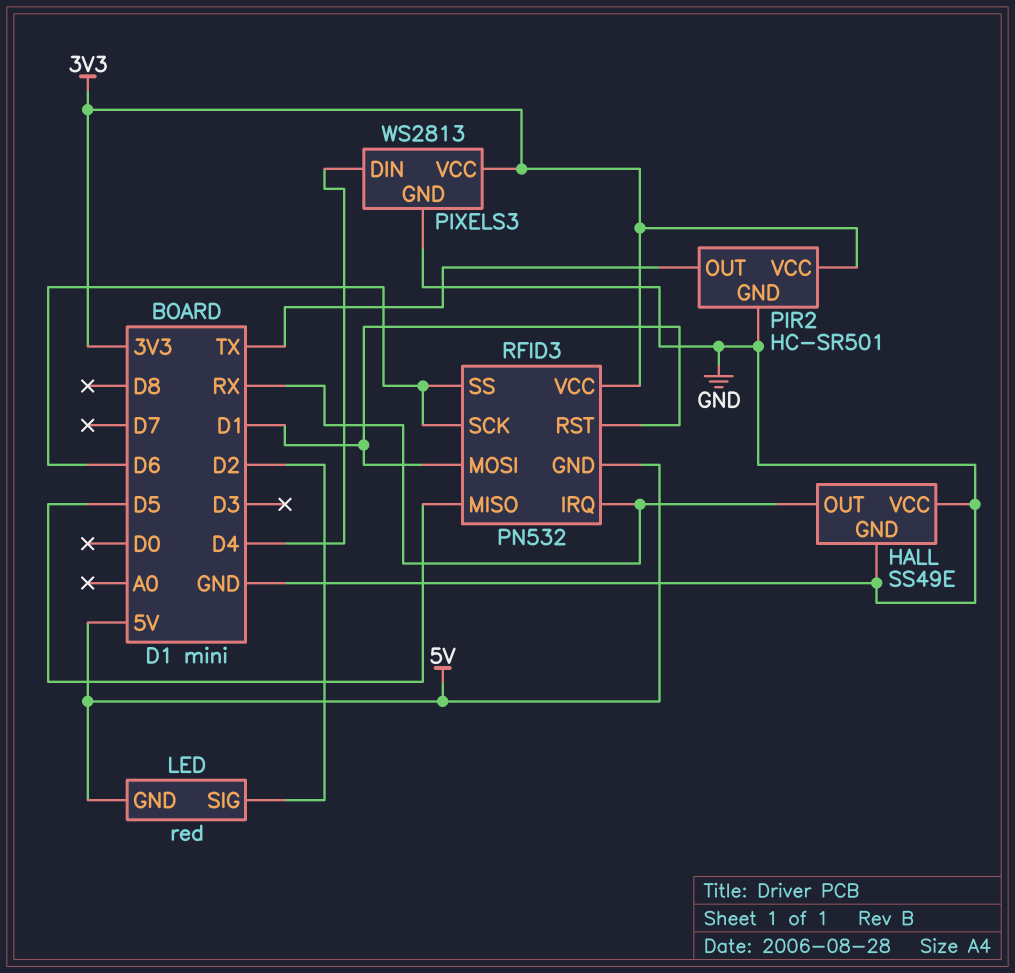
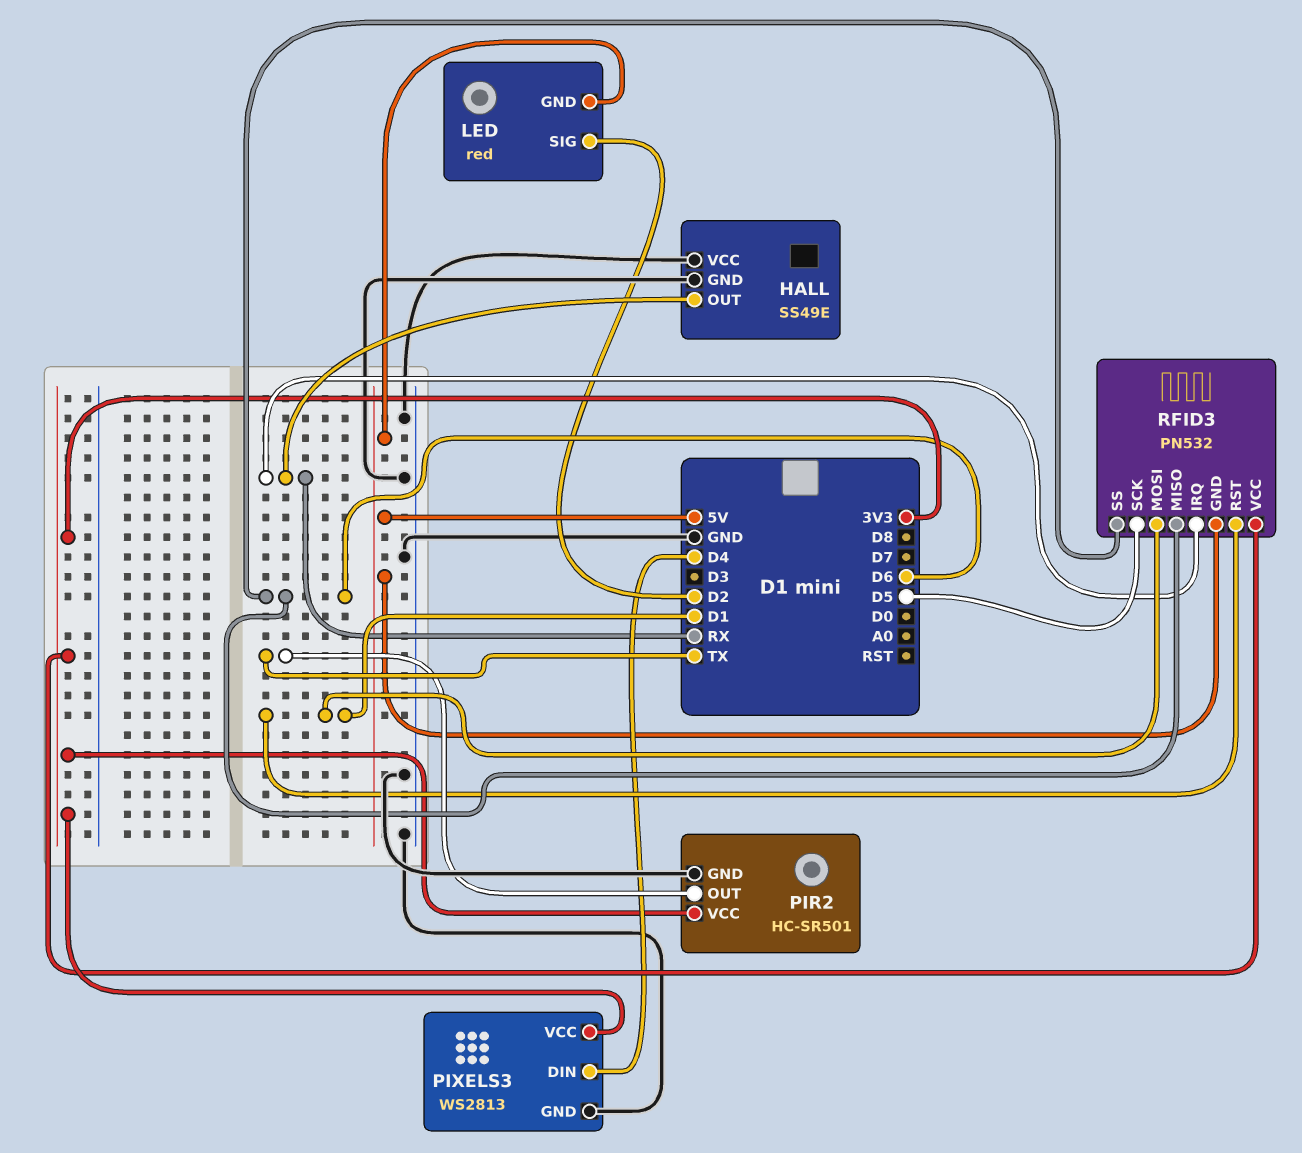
RFID3 pin MISO: D5 -> D6
RFID3 pin SCK: D6 -> D5

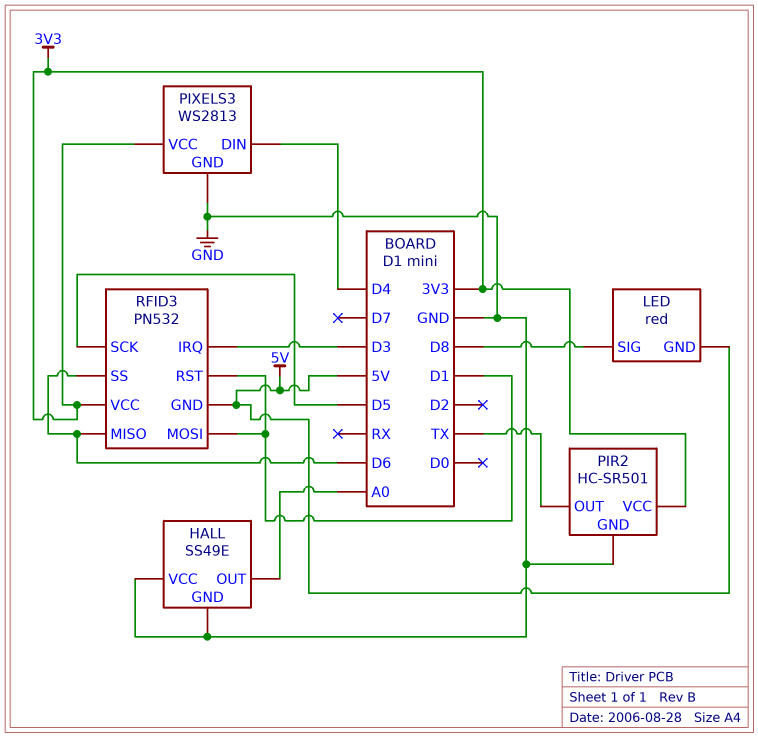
HALL pin OUT: RX -> A0
LED pin SIG: D2 -> D8
RFID3 pin IRQ: RX -> D3

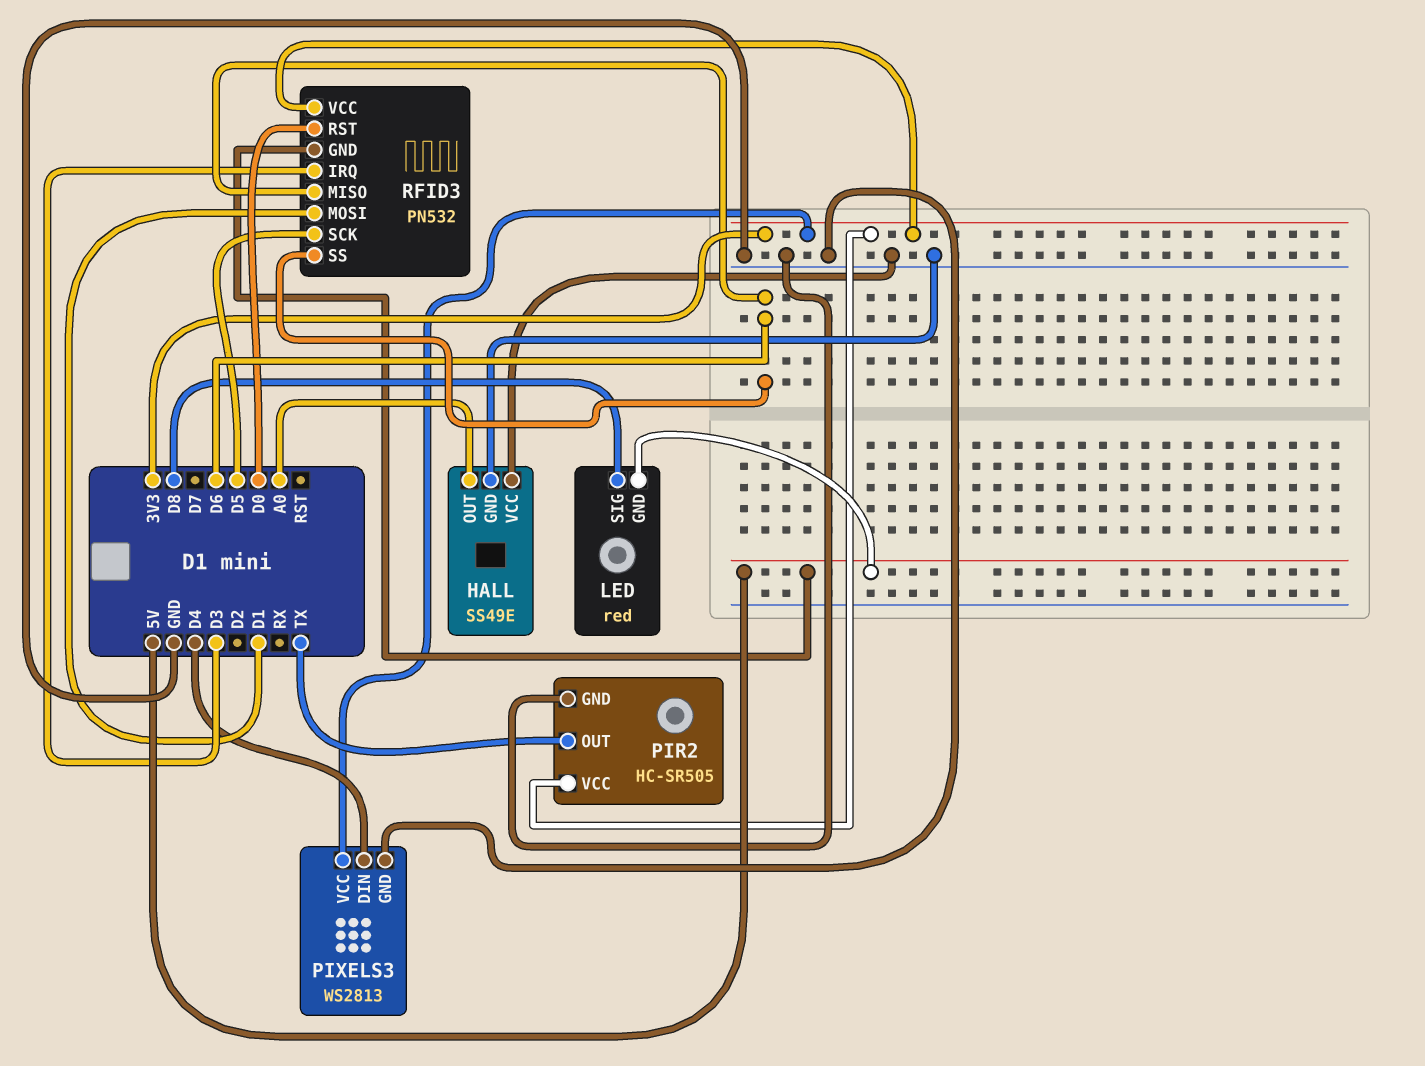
PIR2: HC-SR501 -> HC-SR505
RFID3 pin RST: D1 -> D0

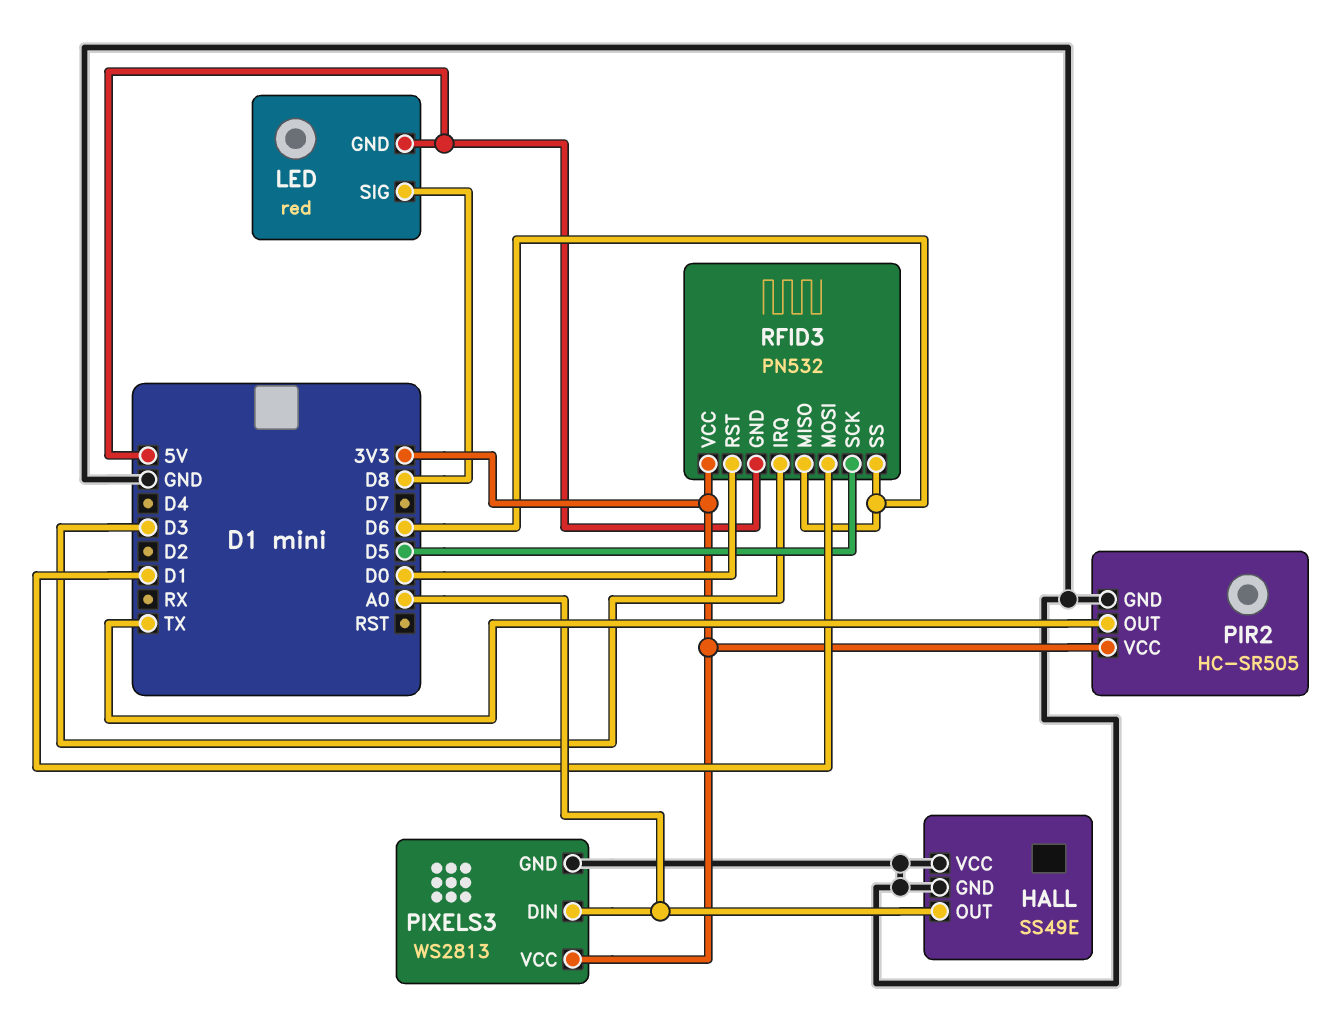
PIXELS3 pin DIN: D4 -> A0

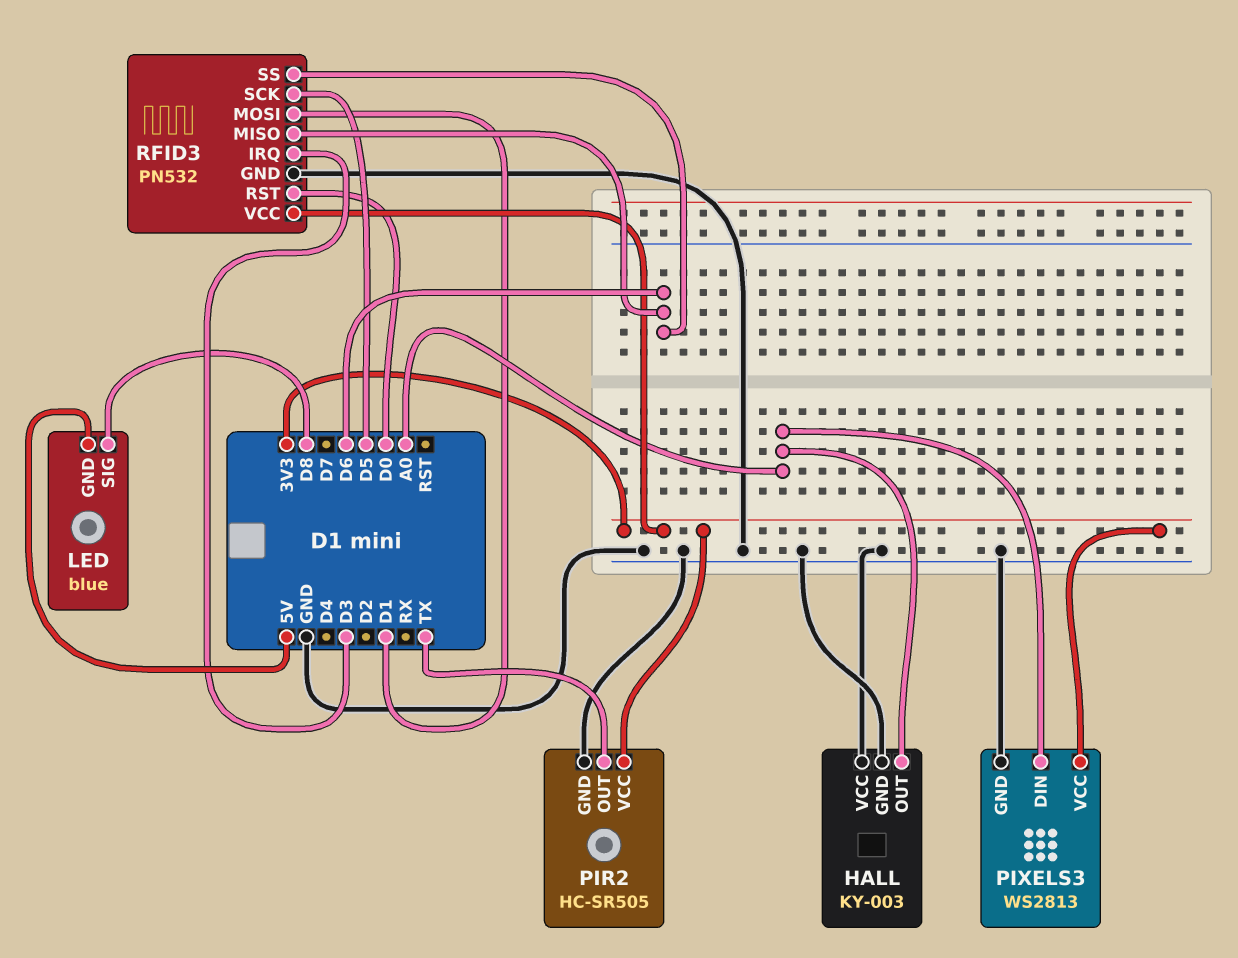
HALL: SS49E -> KY-003
LED: red -> blue
RFID3 pin GND: 5V -> GND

■ ■ ■

Your task is to write out, exactly and without pictures, only the lines from the one holding "RFID3 pin RST: D1 -> D0" to the last line of the data.

◆ Expected answer ◆
RFID3 pin RST: D1 -> D0

PIXELS3 pin DIN: D4 -> A0

HALL: SS49E -> KY-003
LED: red -> blue
RFID3 pin GND: 5V -> GND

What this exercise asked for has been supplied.